What the exercise asks
Please transcribe the entries exactly and omit the images they contain.

[Change detection data]
========

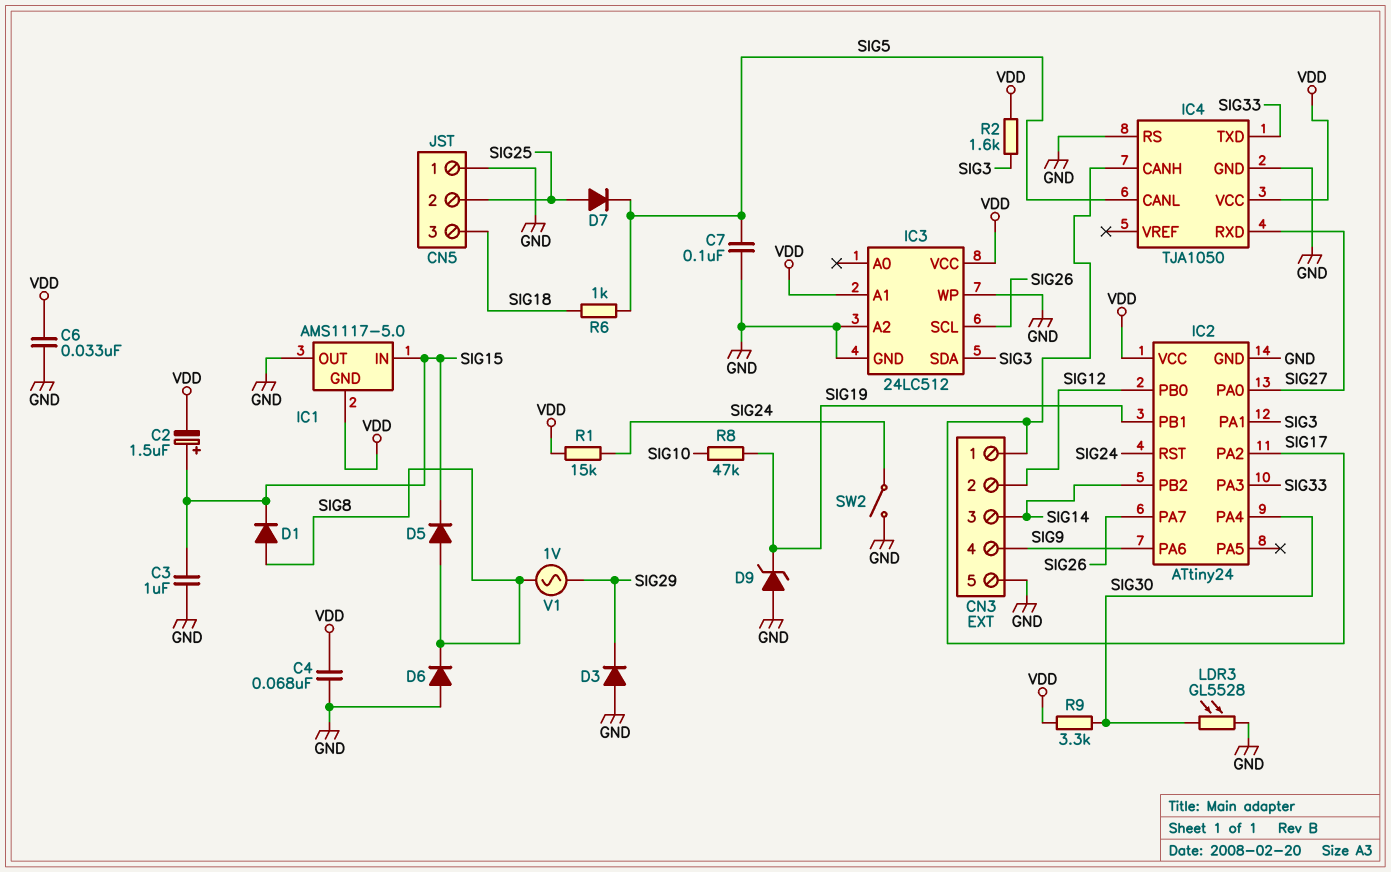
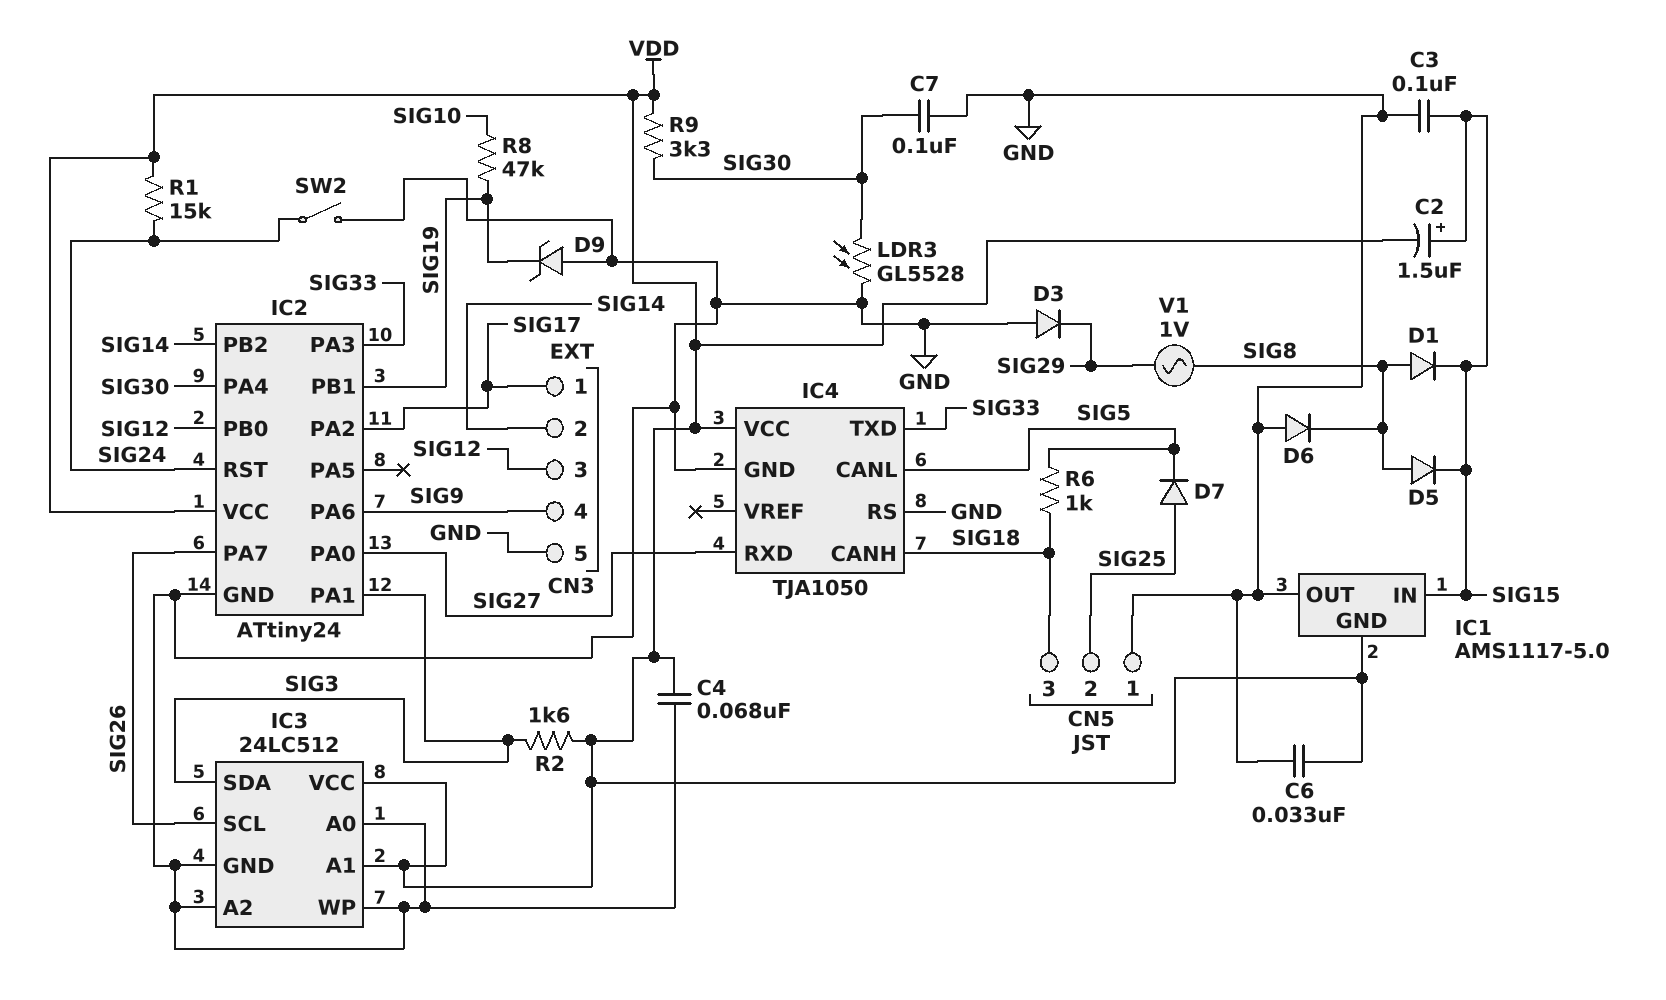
C3: 1uF (GND, SIG15) -> 100nF (GND, SIG15)
C7: 100nF (GND, SIG5) -> 100nF (GND, SIG30)
CN3 pin 2: SIG12 -> SIG14
CN3 pin 3: SIG14 -> SIG12
IC3 pin A0: none -> GND
IC4 pin CANH: SIG17 -> SIG18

========

Task result
C3: 1uF (GND, SIG15) -> 100nF (GND, SIG15)
C7: 100nF (GND, SIG5) -> 100nF (GND, SIG30)
CN3 pin 2: SIG12 -> SIG14
CN3 pin 3: SIG14 -> SIG12
IC3 pin A0: none -> GND
IC4 pin CANH: SIG17 -> SIG18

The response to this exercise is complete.